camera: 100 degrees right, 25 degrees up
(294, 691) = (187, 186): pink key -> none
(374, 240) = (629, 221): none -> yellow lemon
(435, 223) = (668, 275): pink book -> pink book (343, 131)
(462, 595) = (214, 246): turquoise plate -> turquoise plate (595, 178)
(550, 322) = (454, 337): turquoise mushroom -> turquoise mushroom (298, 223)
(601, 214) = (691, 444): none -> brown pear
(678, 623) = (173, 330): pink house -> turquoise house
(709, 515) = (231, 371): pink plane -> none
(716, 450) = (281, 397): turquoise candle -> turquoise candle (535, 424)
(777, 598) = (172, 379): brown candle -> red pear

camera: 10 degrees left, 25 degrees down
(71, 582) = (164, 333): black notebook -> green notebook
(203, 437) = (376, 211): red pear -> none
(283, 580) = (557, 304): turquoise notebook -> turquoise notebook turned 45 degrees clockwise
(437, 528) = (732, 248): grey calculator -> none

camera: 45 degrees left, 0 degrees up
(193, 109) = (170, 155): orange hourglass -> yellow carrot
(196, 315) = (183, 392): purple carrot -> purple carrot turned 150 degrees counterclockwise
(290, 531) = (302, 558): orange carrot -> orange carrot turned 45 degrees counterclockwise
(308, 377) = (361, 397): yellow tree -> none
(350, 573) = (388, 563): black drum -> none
##############################
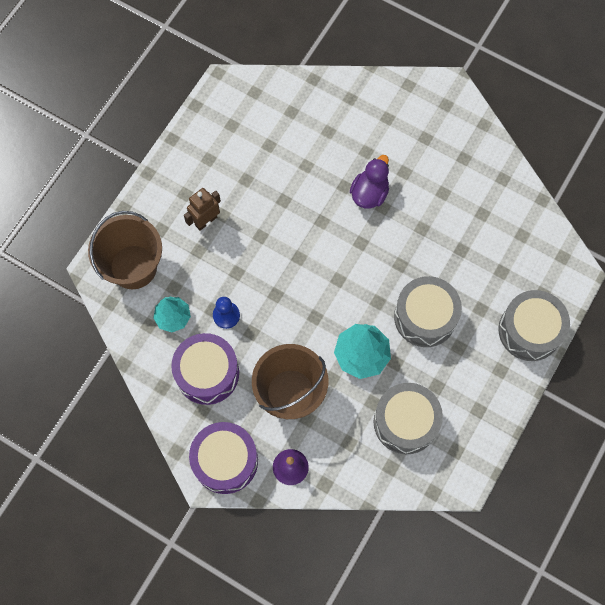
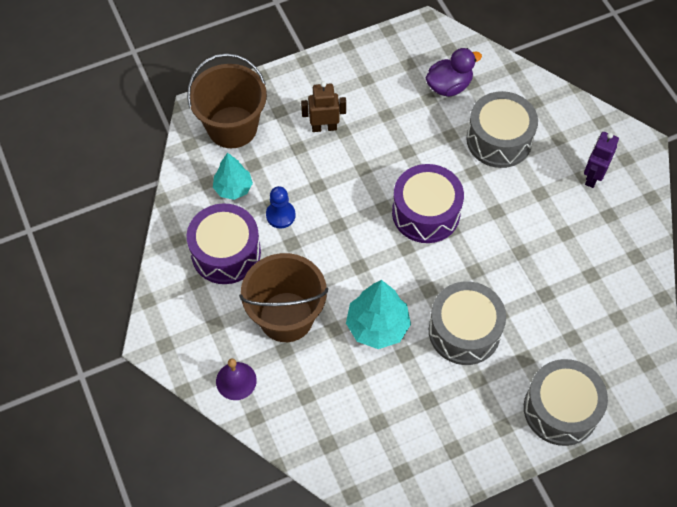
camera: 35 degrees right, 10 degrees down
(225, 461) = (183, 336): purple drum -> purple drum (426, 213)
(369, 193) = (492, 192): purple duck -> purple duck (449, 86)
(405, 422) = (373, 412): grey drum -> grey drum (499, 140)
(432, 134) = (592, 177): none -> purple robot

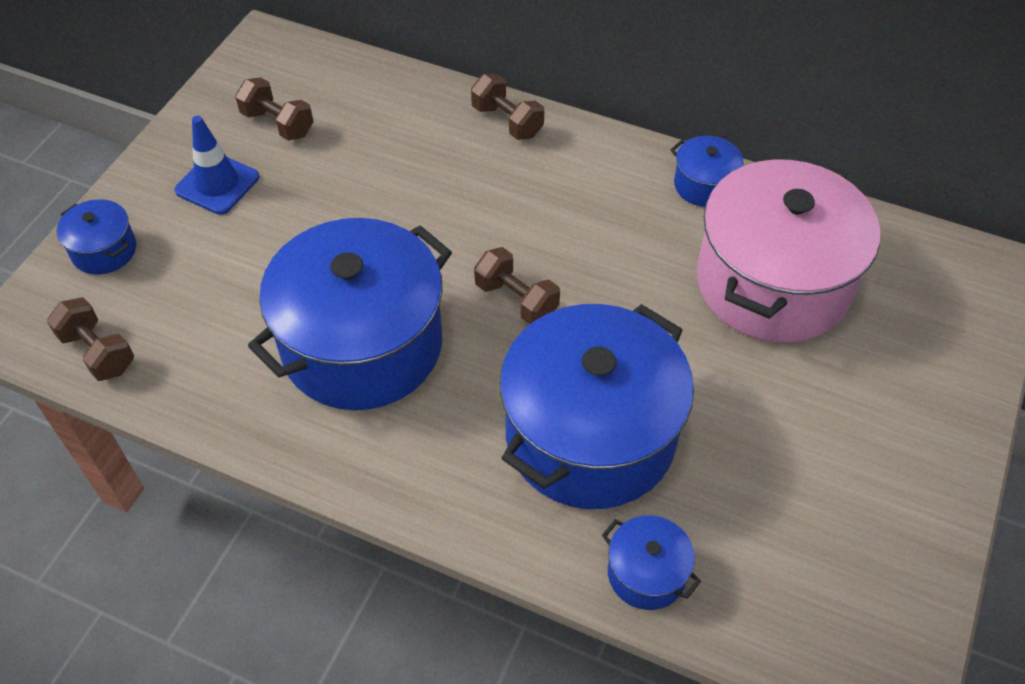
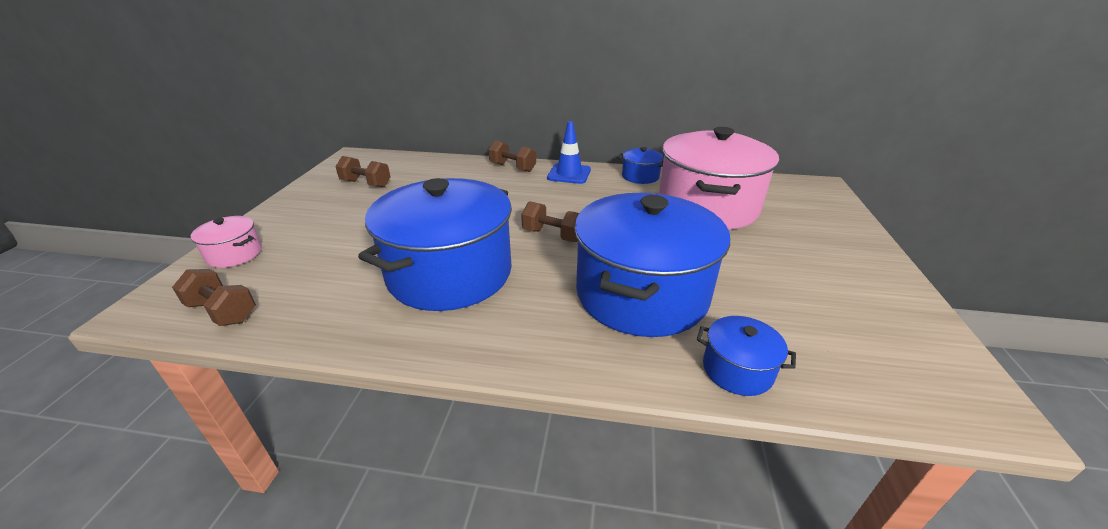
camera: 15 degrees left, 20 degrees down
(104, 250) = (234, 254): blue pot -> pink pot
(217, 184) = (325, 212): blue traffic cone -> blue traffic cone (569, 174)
##############################
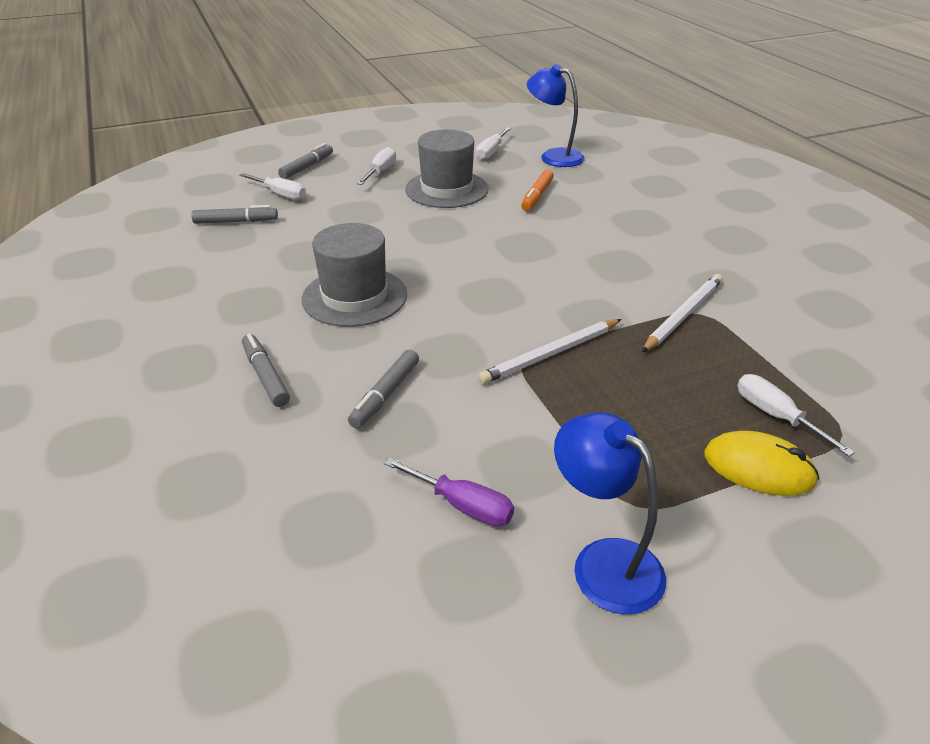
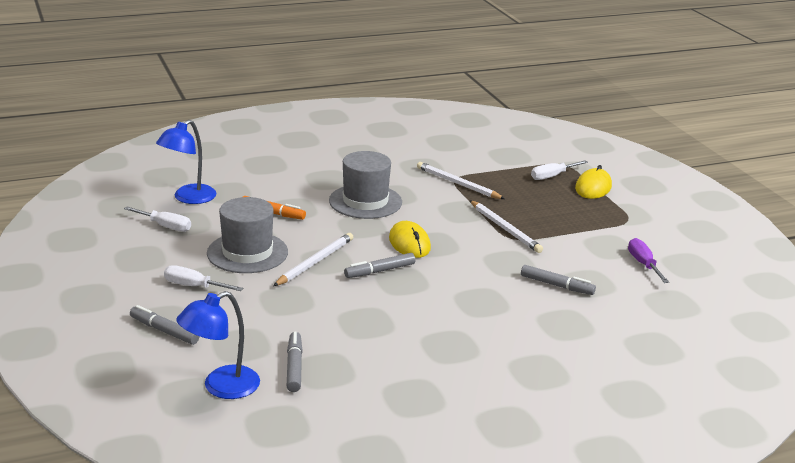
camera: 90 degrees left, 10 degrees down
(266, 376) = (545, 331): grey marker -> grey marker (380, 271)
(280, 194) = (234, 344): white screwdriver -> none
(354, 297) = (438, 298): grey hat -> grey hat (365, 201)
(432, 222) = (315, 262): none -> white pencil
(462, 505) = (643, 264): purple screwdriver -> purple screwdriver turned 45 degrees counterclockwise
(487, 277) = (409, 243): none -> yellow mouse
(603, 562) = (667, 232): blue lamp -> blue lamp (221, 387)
##############################
• _Work task_
Output exactly one stretch of the listing: from the line containing "(283, 580) = (557, 304): turquoise" through the line containing "(350, 573) = (388, 563): black drum -> none", both end lines included.

• _Answer below_
(283, 580) = (557, 304): turquoise notebook -> turquoise notebook turned 45 degrees clockwise
(437, 528) = (732, 248): grey calculator -> none

camera: 45 degrees left, 0 degrees up
(193, 109) = (170, 155): orange hourglass -> yellow carrot
(196, 315) = (183, 392): purple carrot -> purple carrot turned 150 degrees counterclockwise
(290, 531) = (302, 558): orange carrot -> orange carrot turned 45 degrees counterclockwise
(308, 377) = (361, 397): yellow tree -> none
(350, 573) = (388, 563): black drum -> none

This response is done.